What you return must match the records exactly, except that the pictures are gone.

• **Information given**:
○ ○ ○ ○ ○ ○ ○

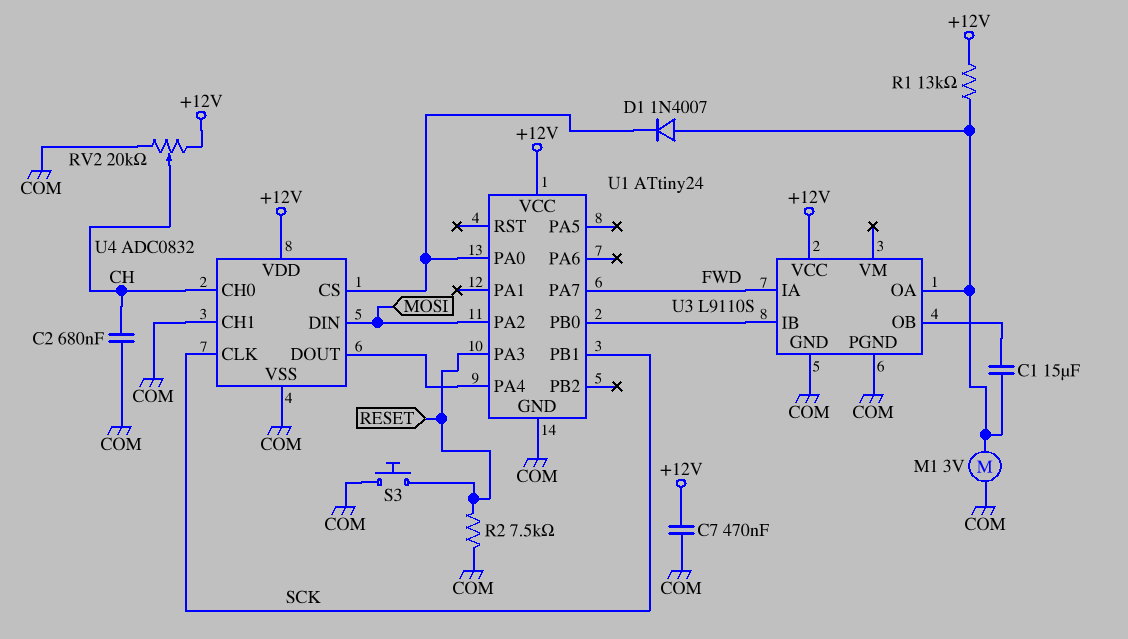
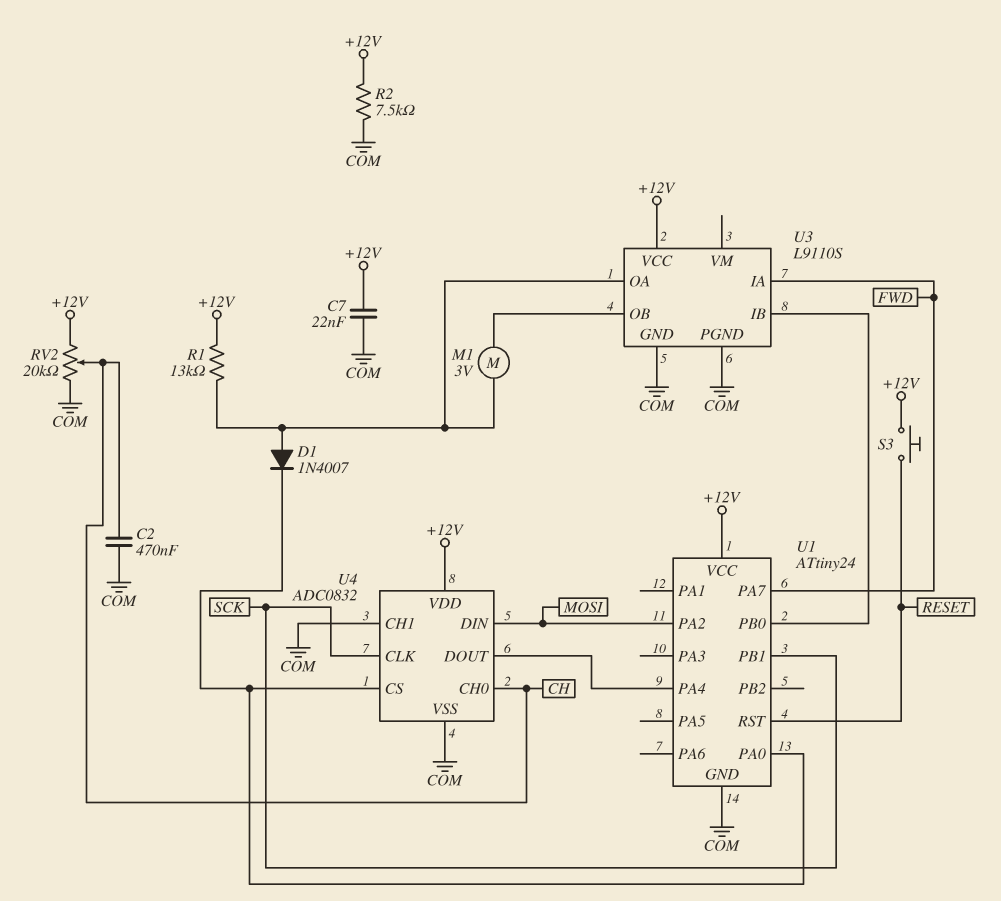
C1: 15uF (U3/OA, U3/OB) -> none
C2: 680nF (CH, COM) -> 470nF (CH, COM)
C7: 470nF (+12V, COM) -> 22nF (+12V, COM)
M1: motor 3V (COM, U3/OA) -> motor 3V (U3/OA, U3/OB)
R2: 7.5k (COM, RESET) -> 7.5k (+12V, COM)
S3: button (COM, RESET) -> button (+12V, RESET)
U1 pin PA3: RESET -> none
U1 pin RST: none -> RESET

○ ○ ○ ○ ○ ○ ○

• **Result for this exercise**:
C1: 15uF (U3/OA, U3/OB) -> none
C2: 680nF (CH, COM) -> 470nF (CH, COM)
C7: 470nF (+12V, COM) -> 22nF (+12V, COM)
M1: motor 3V (COM, U3/OA) -> motor 3V (U3/OA, U3/OB)
R2: 7.5k (COM, RESET) -> 7.5k (+12V, COM)
S3: button (COM, RESET) -> button (+12V, RESET)
U1 pin PA3: RESET -> none
U1 pin RST: none -> RESET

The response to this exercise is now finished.